# Records provided
--

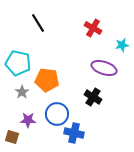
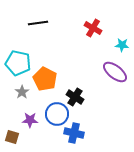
black line: rotated 66 degrees counterclockwise
cyan star: rotated 16 degrees clockwise
purple ellipse: moved 11 px right, 4 px down; rotated 20 degrees clockwise
orange pentagon: moved 2 px left, 1 px up; rotated 20 degrees clockwise
black cross: moved 18 px left
purple star: moved 2 px right
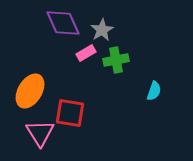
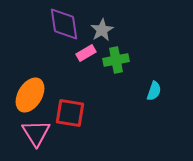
purple diamond: moved 1 px right, 1 px down; rotated 15 degrees clockwise
orange ellipse: moved 4 px down
pink triangle: moved 4 px left
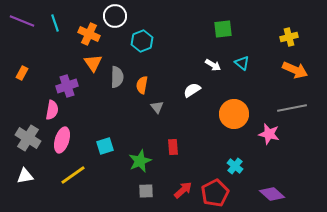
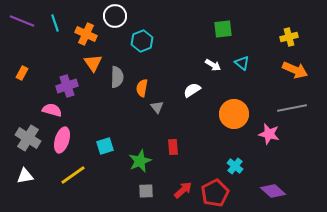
orange cross: moved 3 px left
orange semicircle: moved 3 px down
pink semicircle: rotated 84 degrees counterclockwise
purple diamond: moved 1 px right, 3 px up
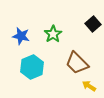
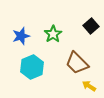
black square: moved 2 px left, 2 px down
blue star: rotated 30 degrees counterclockwise
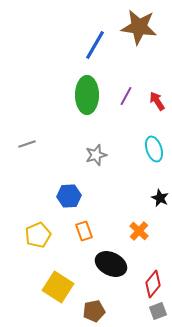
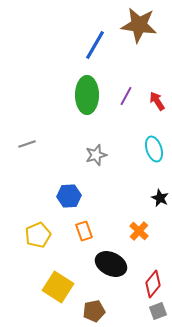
brown star: moved 2 px up
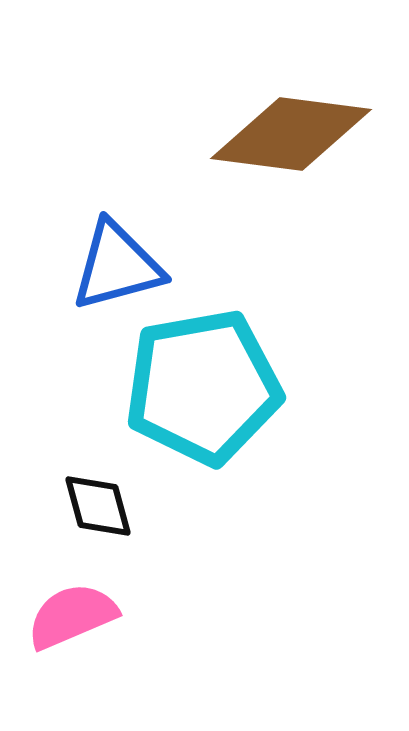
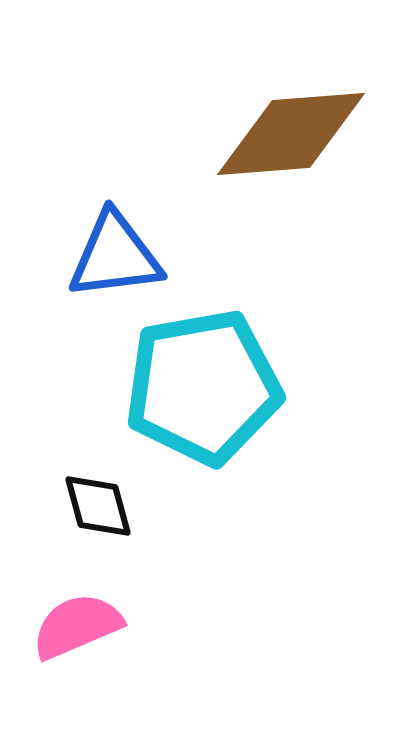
brown diamond: rotated 12 degrees counterclockwise
blue triangle: moved 2 px left, 10 px up; rotated 8 degrees clockwise
pink semicircle: moved 5 px right, 10 px down
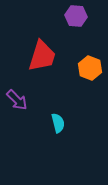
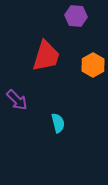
red trapezoid: moved 4 px right
orange hexagon: moved 3 px right, 3 px up; rotated 10 degrees clockwise
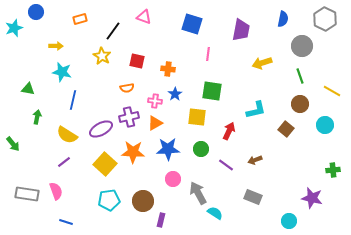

--

# Action item
Copy task for the entries above: every line with the string "purple".

# Written reply
purple ellipse: moved 11 px right, 4 px down; rotated 20 degrees clockwise
purple star: moved 2 px right
purple diamond: moved 1 px right, 1 px down; rotated 15 degrees clockwise
purple diamond: moved 1 px right, 3 px up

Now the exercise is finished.